**PROBLEM:**
What lines in the records below mention "VBUS"? List them all.

Modification records:
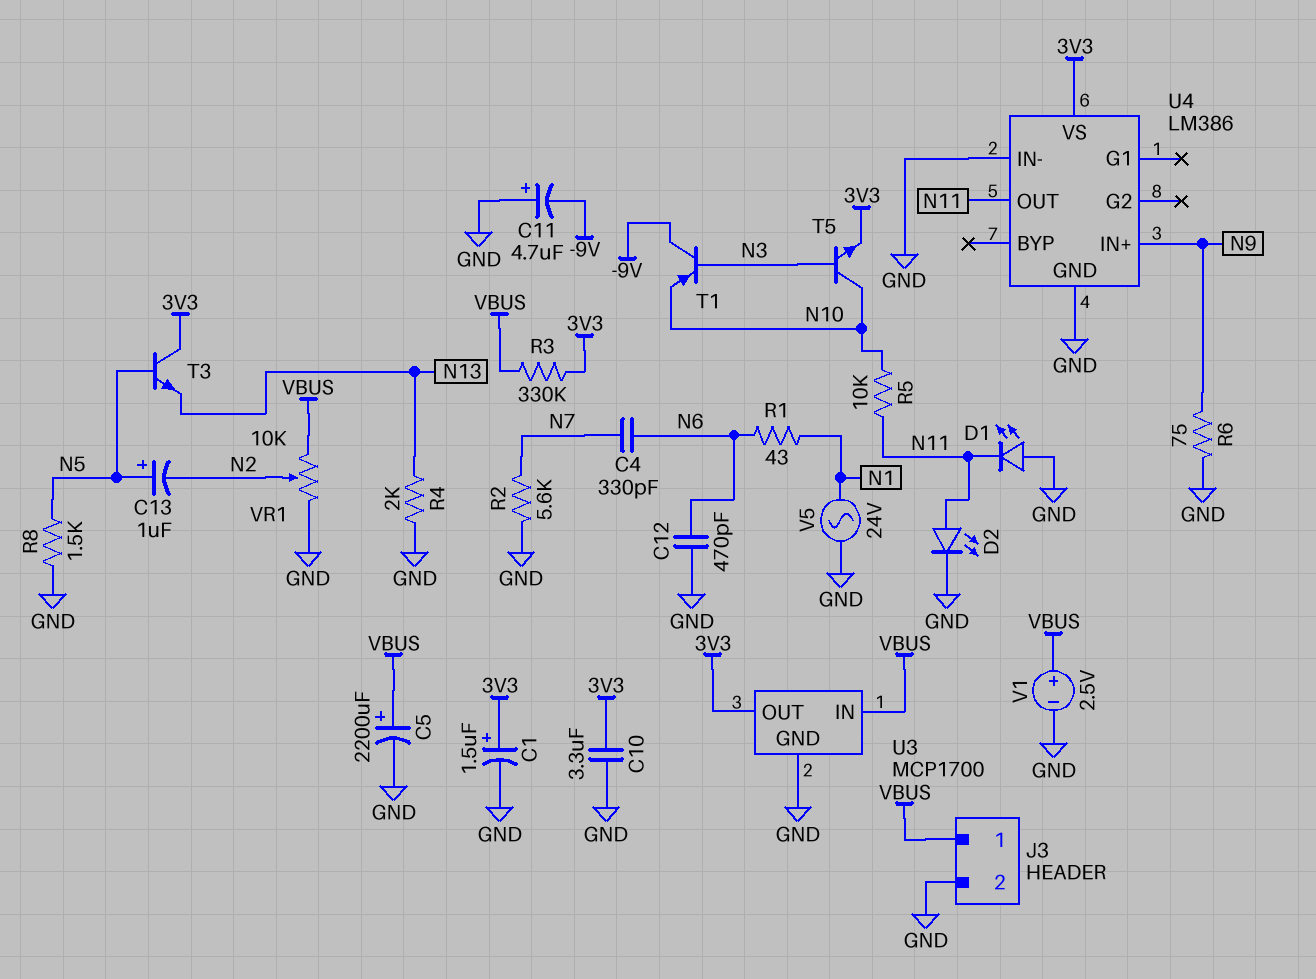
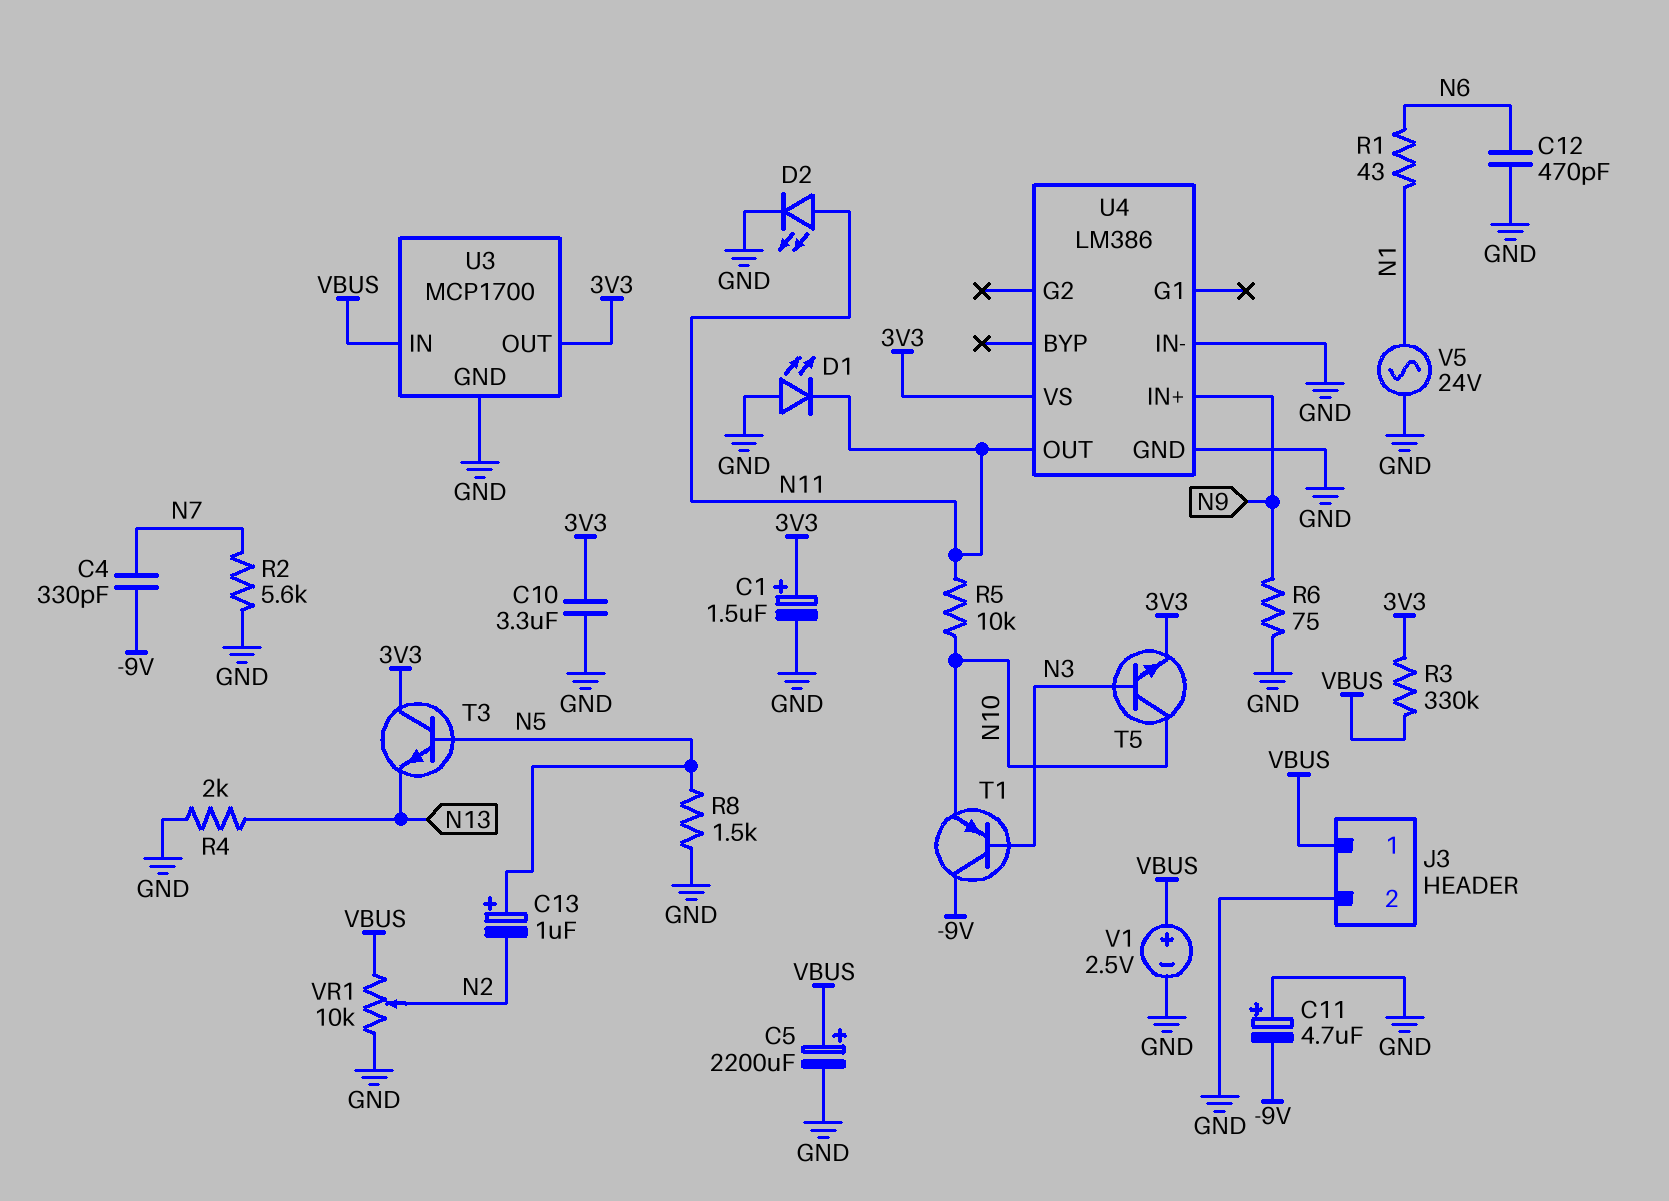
C4: 330pF (N6, N7) -> 330pF (-9V, N7)

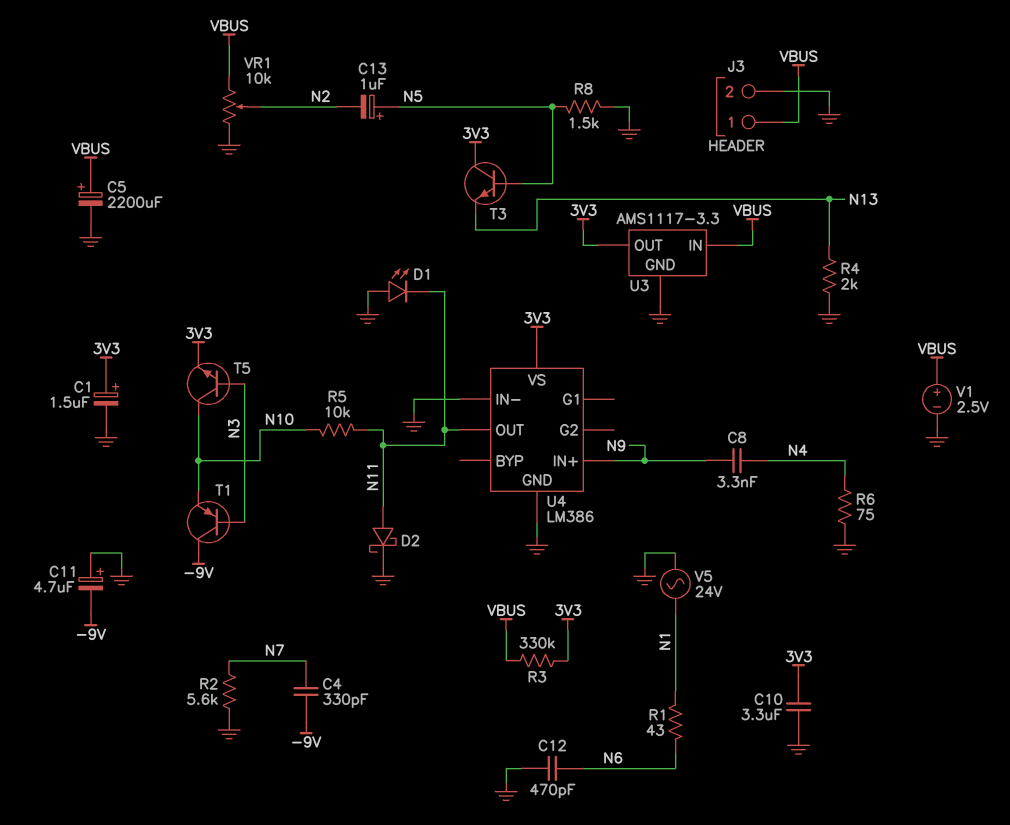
C8: none -> 3.3nF (N4, N9)
D2: LED (A N11, K GND) -> schottky (A N11, K GND)
R6: 75 (GND, N9) -> 75 (GND, N4)
U3: MCP1700 -> AMS1117-3.3

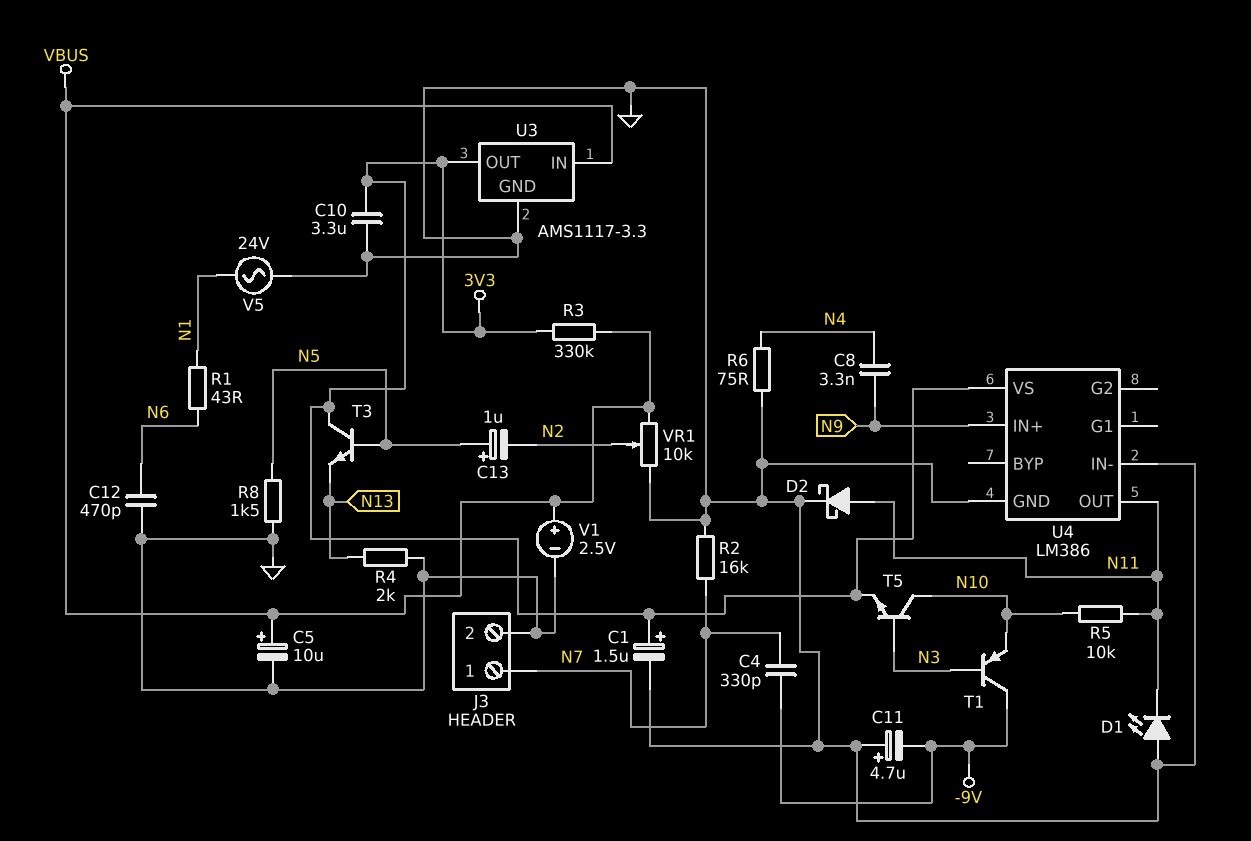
C5: 2200uF (plus VBUS, minus GND) -> 10uF (plus VBUS, minus GND)
J3 pin 1: VBUS -> N7
R2: 5.6k (GND, N7) -> 16k (GND, N7)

**TASK RESPONSE:**
C5: 2200uF (plus VBUS, minus GND) -> 10uF (plus VBUS, minus GND)
J3 pin 1: VBUS -> N7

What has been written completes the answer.